## EXERCISE BRIEF
The complete listing goes into the output exactly, without its pictures.

## DATA FOR THE TASK

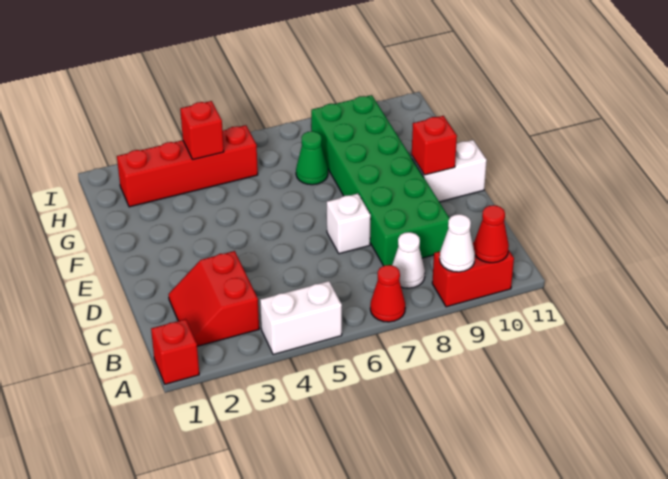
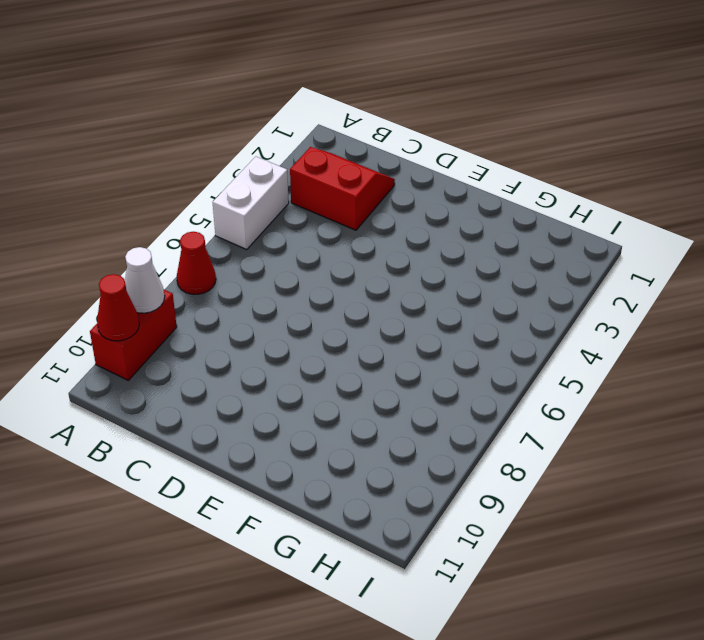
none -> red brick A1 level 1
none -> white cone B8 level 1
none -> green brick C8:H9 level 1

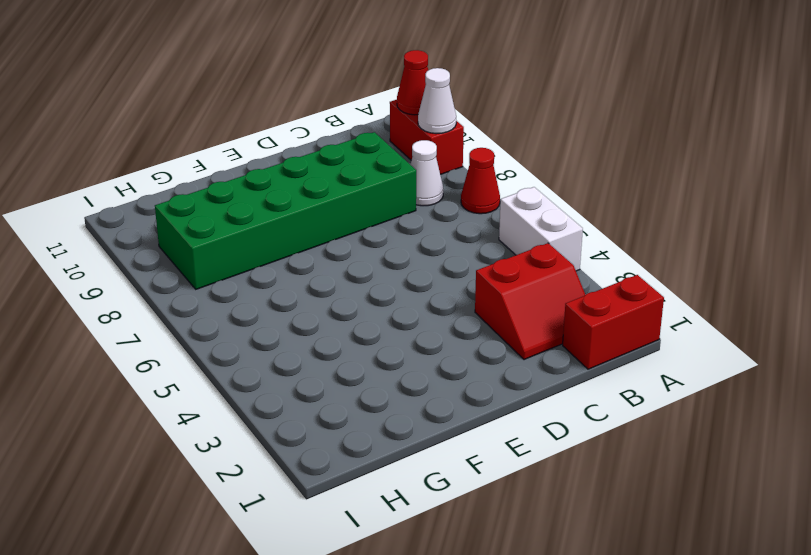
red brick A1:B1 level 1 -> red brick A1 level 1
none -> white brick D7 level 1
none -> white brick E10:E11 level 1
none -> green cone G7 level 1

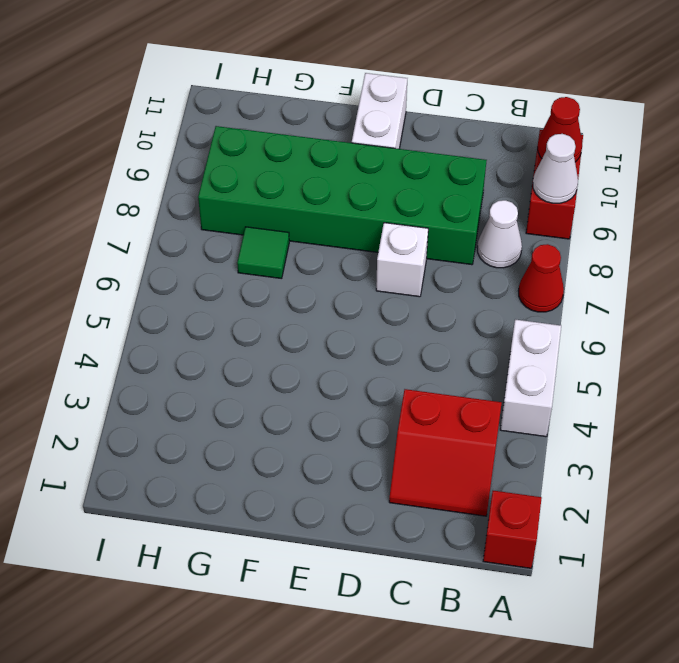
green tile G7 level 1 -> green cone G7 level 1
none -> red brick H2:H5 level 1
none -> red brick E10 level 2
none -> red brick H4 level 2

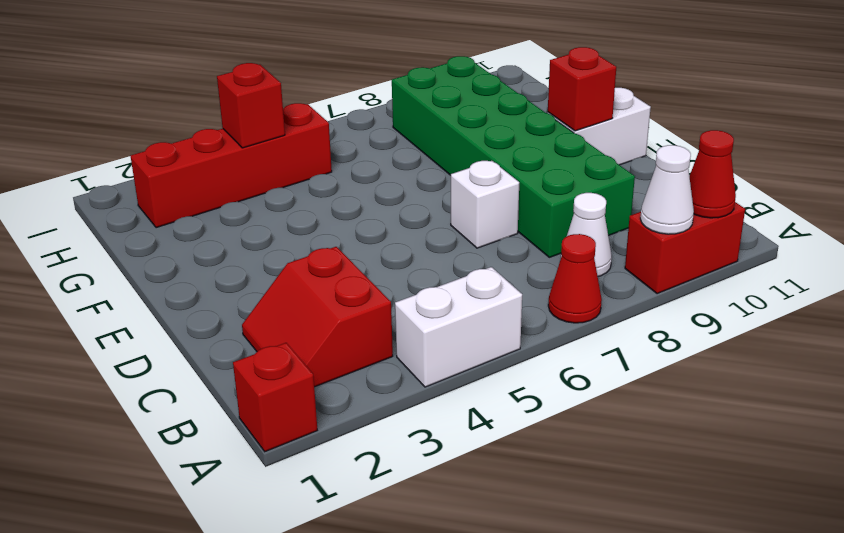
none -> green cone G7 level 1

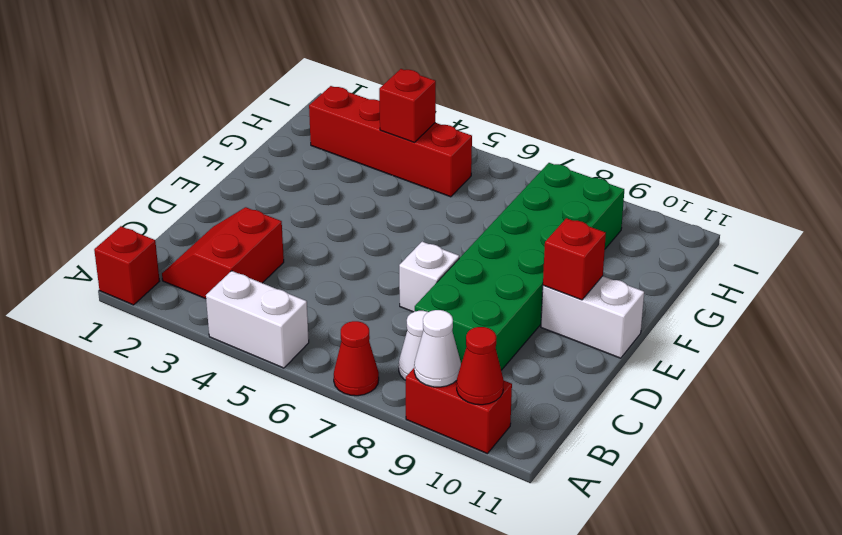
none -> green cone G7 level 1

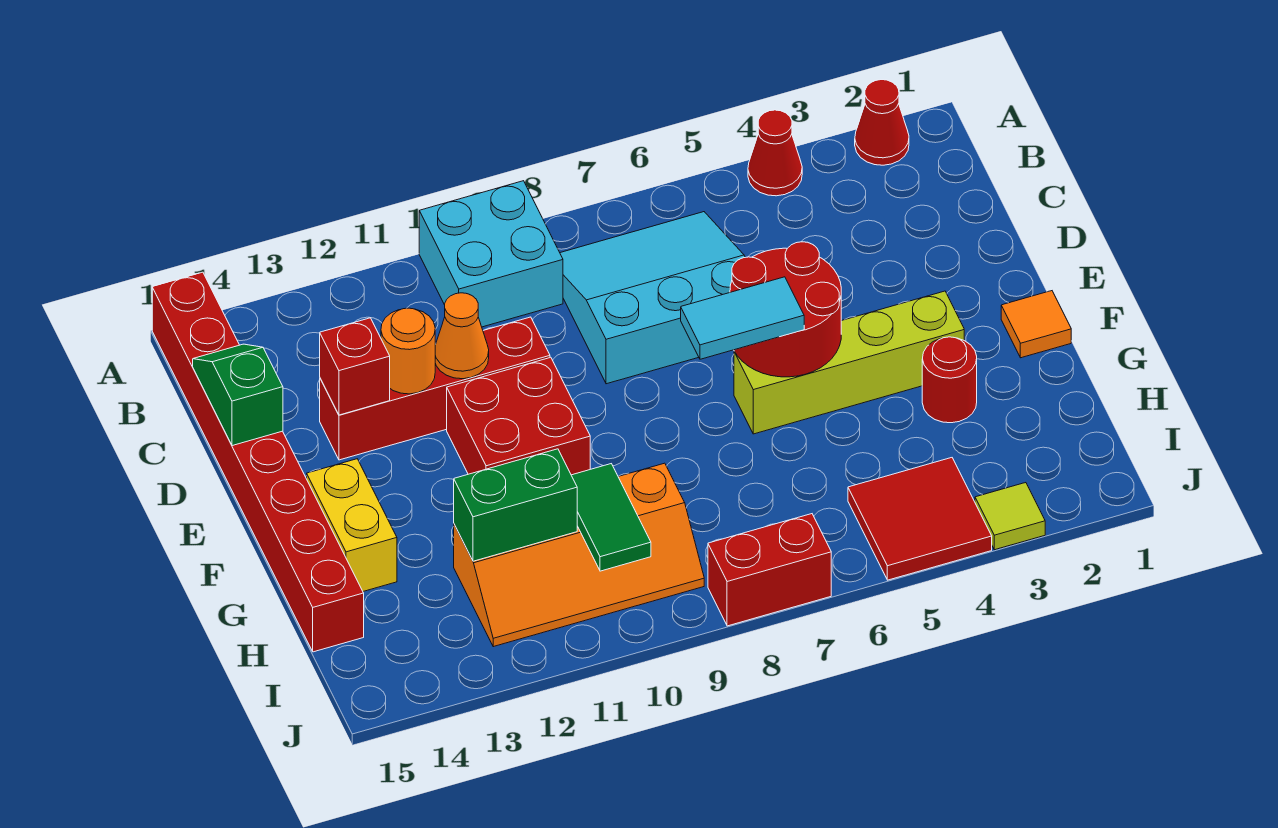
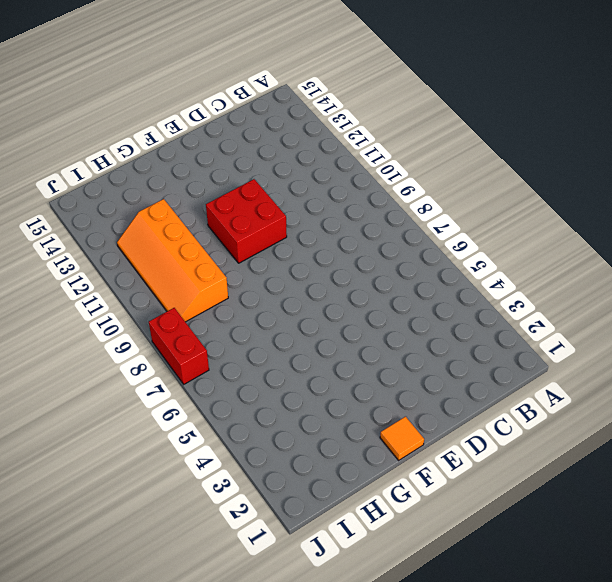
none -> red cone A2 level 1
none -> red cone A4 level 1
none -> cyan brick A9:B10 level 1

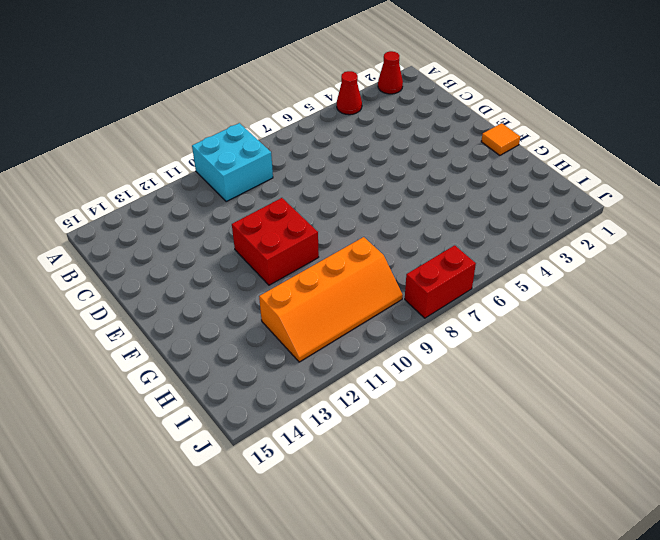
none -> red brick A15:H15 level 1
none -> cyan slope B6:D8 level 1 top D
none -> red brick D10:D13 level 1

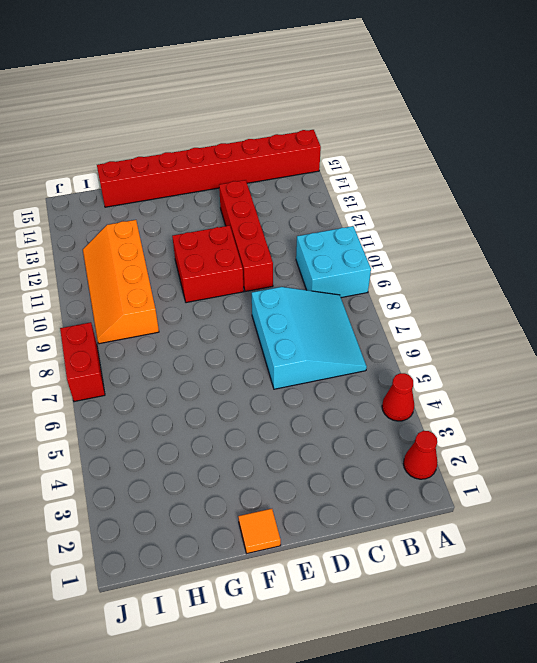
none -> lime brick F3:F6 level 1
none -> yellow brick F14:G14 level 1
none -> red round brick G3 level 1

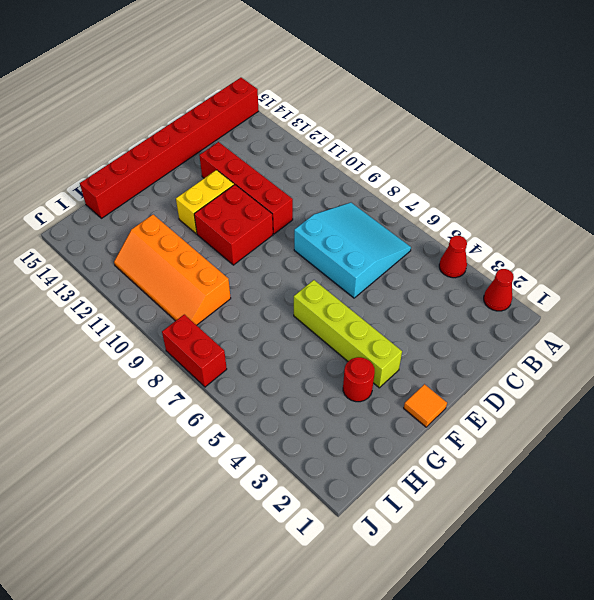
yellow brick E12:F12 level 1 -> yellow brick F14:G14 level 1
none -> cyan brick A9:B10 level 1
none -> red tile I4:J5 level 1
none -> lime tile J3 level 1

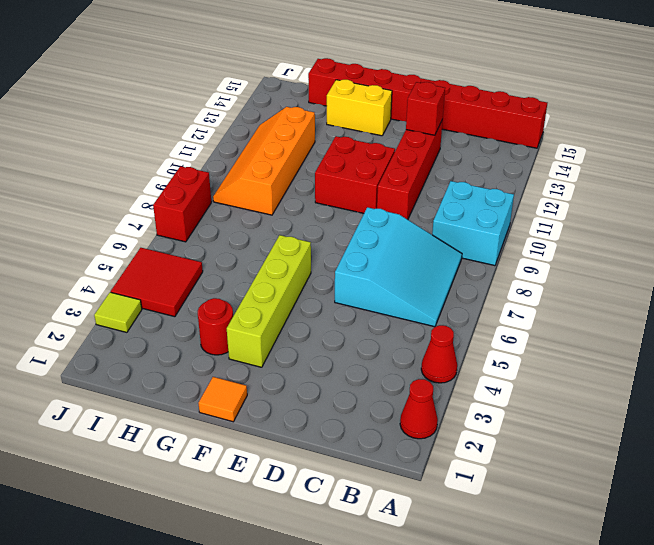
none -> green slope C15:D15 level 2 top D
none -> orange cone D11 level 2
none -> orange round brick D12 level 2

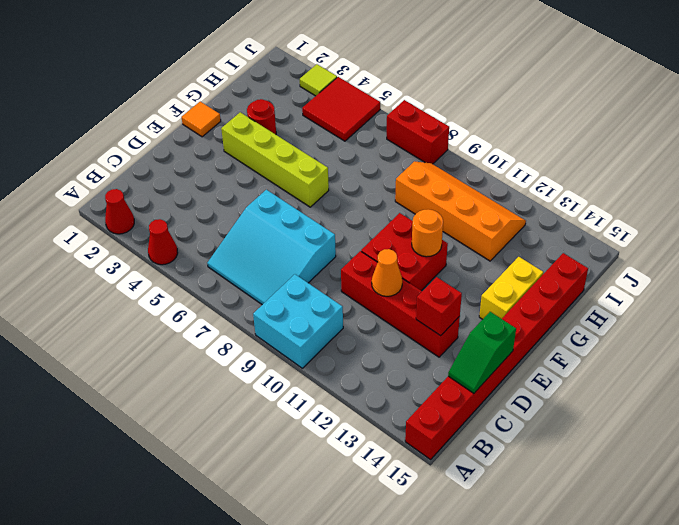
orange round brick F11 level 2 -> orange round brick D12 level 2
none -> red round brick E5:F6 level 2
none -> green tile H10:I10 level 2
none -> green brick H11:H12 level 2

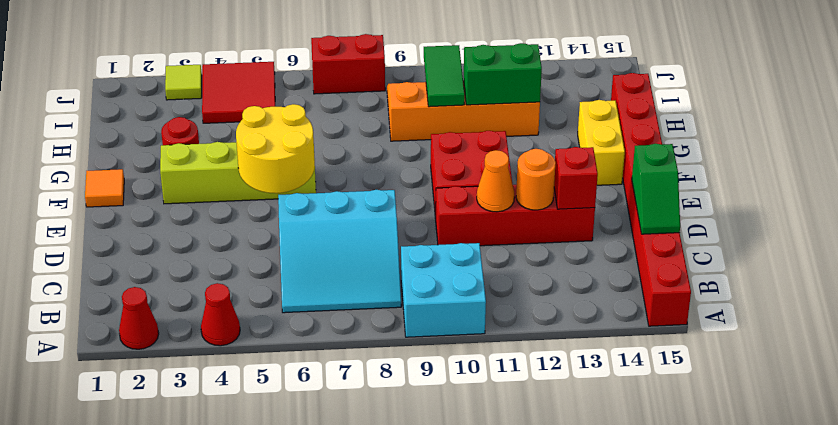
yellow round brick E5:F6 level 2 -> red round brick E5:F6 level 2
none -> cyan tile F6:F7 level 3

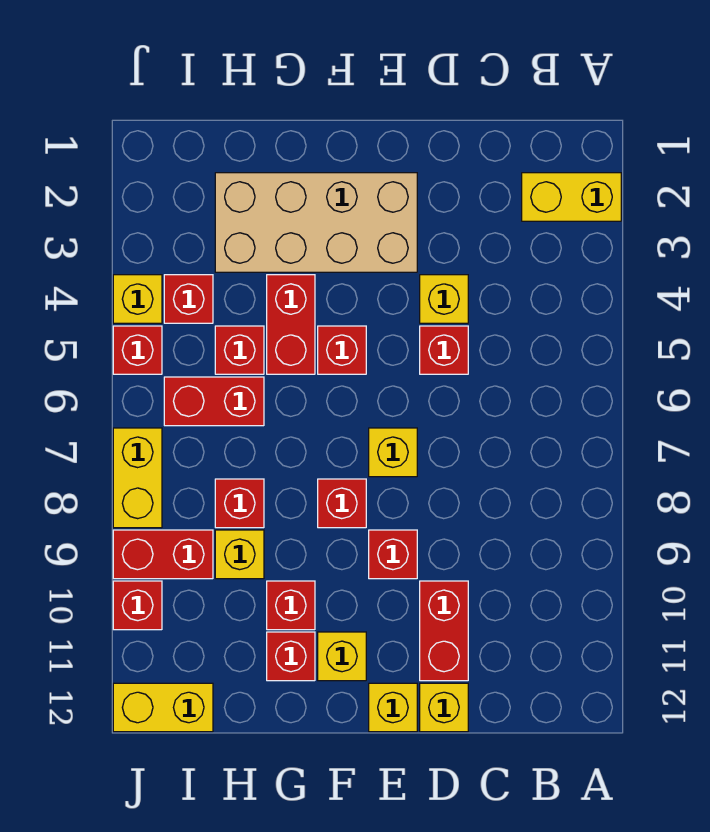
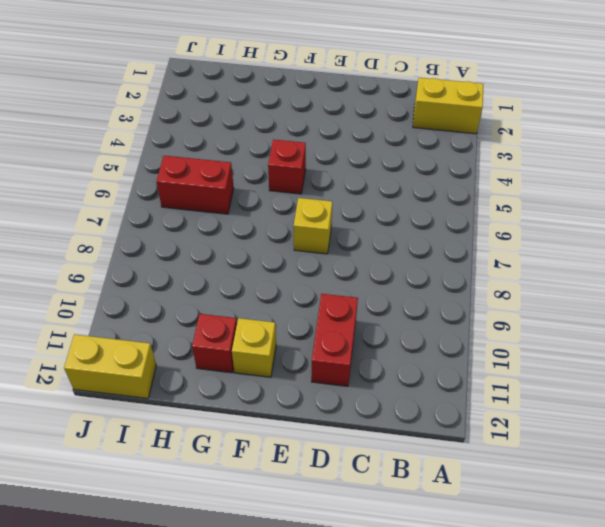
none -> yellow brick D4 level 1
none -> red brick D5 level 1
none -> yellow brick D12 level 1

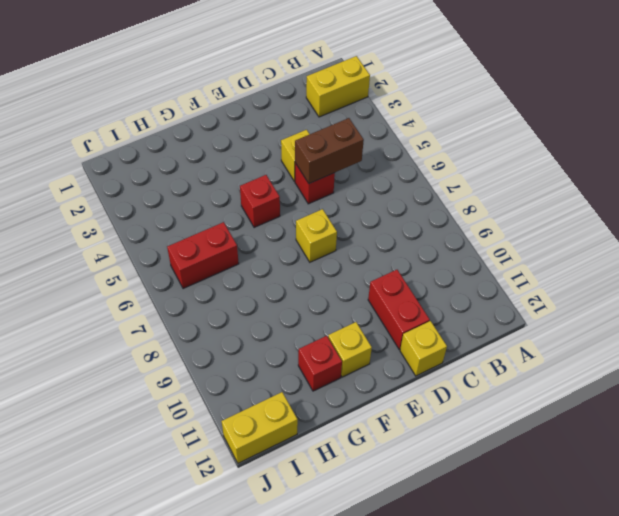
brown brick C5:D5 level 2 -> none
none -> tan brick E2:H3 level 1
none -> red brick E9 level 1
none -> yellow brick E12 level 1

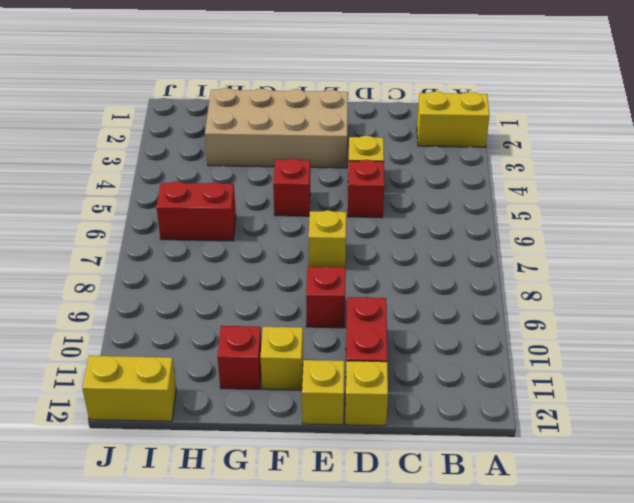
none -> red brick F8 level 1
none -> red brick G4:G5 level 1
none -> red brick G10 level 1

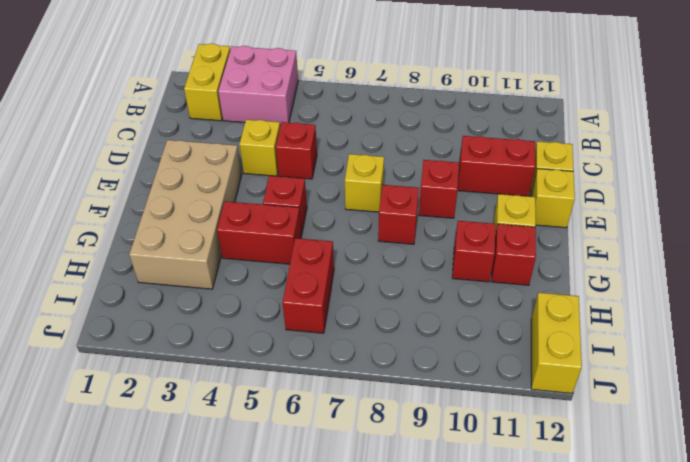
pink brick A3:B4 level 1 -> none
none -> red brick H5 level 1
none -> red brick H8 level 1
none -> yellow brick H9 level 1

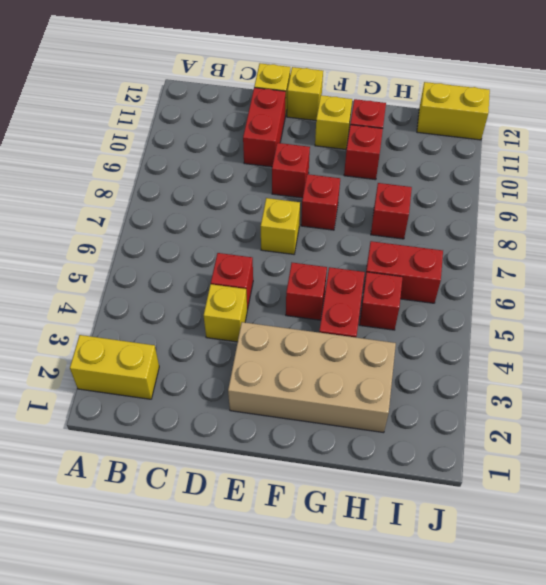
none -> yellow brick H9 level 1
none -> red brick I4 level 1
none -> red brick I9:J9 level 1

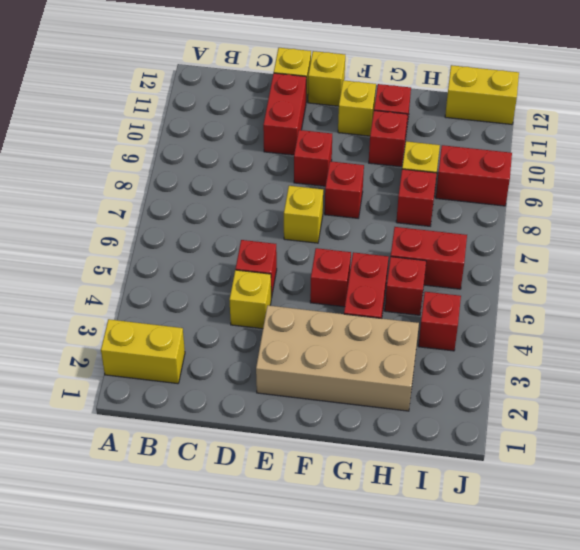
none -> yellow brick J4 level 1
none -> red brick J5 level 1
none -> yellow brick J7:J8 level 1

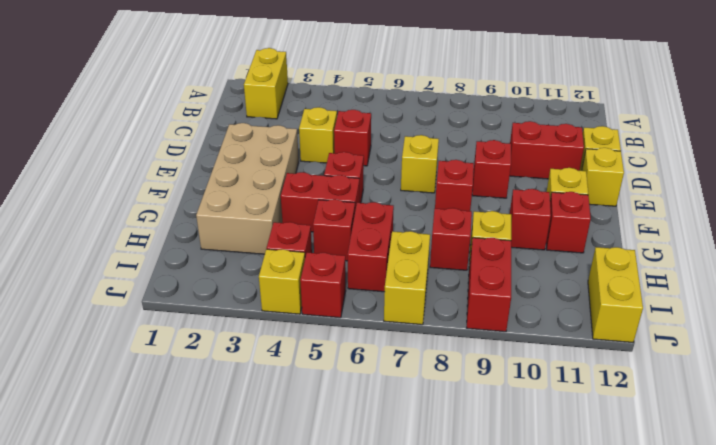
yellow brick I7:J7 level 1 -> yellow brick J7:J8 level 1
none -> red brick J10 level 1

## EXPECTED ANSWER
none -> red brick A1 level 1
none -> white cone B8 level 1
none -> green brick C8:H9 level 1

red brick A1:B1 level 1 -> red brick A1 level 1
none -> white brick D7 level 1
none -> white brick E10:E11 level 1
none -> green cone G7 level 1

green tile G7 level 1 -> green cone G7 level 1
none -> red brick H2:H5 level 1
none -> red brick E10 level 2
none -> red brick H4 level 2

none -> green cone G7 level 1

none -> green cone G7 level 1

none -> red cone A2 level 1
none -> red cone A4 level 1
none -> cyan brick A9:B10 level 1

none -> red brick A15:H15 level 1
none -> cyan slope B6:D8 level 1 top D
none -> red brick D10:D13 level 1

none -> lime brick F3:F6 level 1
none -> yellow brick F14:G14 level 1
none -> red round brick G3 level 1

yellow brick E12:F12 level 1 -> yellow brick F14:G14 level 1
none -> cyan brick A9:B10 level 1
none -> red tile I4:J5 level 1
none -> lime tile J3 level 1

none -> green slope C15:D15 level 2 top D
none -> orange cone D11 level 2
none -> orange round brick D12 level 2

orange round brick F11 level 2 -> orange round brick D12 level 2
none -> red round brick E5:F6 level 2
none -> green tile H10:I10 level 2
none -> green brick H11:H12 level 2

yellow round brick E5:F6 level 2 -> red round brick E5:F6 level 2
none -> cyan tile F6:F7 level 3

none -> yellow brick D4 level 1
none -> red brick D5 level 1
none -> yellow brick D12 level 1

brown brick C5:D5 level 2 -> none
none -> tan brick E2:H3 level 1
none -> red brick E9 level 1
none -> yellow brick E12 level 1

none -> red brick F8 level 1
none -> red brick G4:G5 level 1
none -> red brick G10 level 1

pink brick A3:B4 level 1 -> none
none -> red brick H5 level 1
none -> red brick H8 level 1
none -> yellow brick H9 level 1

none -> yellow brick H9 level 1
none -> red brick I4 level 1
none -> red brick I9:J9 level 1

none -> yellow brick J4 level 1
none -> red brick J5 level 1
none -> yellow brick J7:J8 level 1

yellow brick I7:J7 level 1 -> yellow brick J7:J8 level 1
none -> red brick J10 level 1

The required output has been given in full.